*** Begin section ***

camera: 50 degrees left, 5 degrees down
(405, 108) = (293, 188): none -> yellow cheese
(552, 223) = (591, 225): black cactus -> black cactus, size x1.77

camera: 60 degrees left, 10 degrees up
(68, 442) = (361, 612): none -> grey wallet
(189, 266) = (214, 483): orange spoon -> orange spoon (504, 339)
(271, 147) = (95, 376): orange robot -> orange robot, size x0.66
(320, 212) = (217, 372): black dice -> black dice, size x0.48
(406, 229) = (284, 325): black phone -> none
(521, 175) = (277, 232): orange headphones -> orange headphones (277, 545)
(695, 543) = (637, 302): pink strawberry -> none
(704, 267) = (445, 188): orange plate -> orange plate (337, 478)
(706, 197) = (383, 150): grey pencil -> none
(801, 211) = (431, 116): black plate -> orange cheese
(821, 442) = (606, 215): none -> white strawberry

*** End section ***
*** Begin section ***

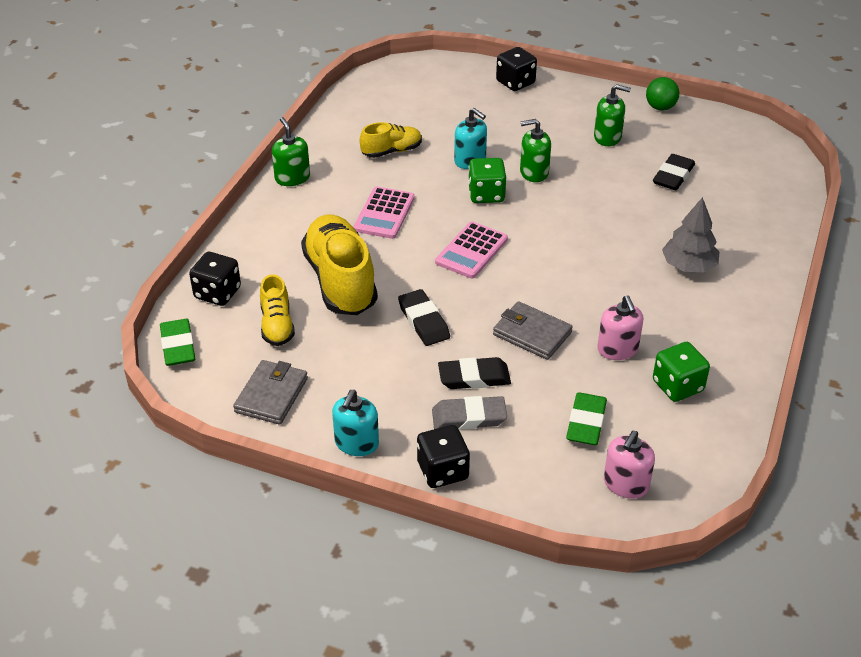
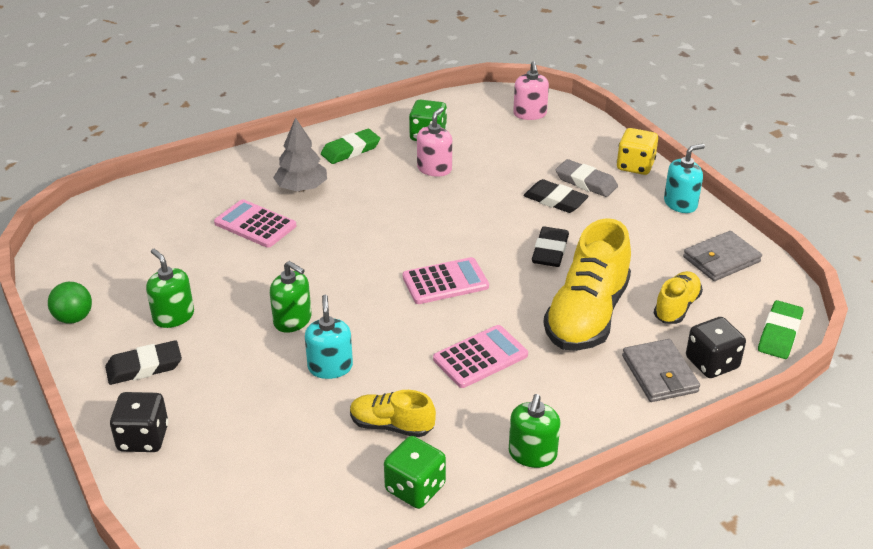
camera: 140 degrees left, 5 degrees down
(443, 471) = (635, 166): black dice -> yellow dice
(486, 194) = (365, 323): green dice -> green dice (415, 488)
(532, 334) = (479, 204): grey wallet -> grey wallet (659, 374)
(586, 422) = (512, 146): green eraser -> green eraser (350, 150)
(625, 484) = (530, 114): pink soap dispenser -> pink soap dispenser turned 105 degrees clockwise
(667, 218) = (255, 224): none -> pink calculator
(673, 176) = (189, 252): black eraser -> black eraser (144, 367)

*** End section ***

*PROBLEM DETAILS*. What lines in the data above contain the word "wallet"? Copy them all.

*OUTPUT*.
(68, 442) = (361, 612): none -> grey wallet
(532, 334) = (479, 204): grey wallet -> grey wallet (659, 374)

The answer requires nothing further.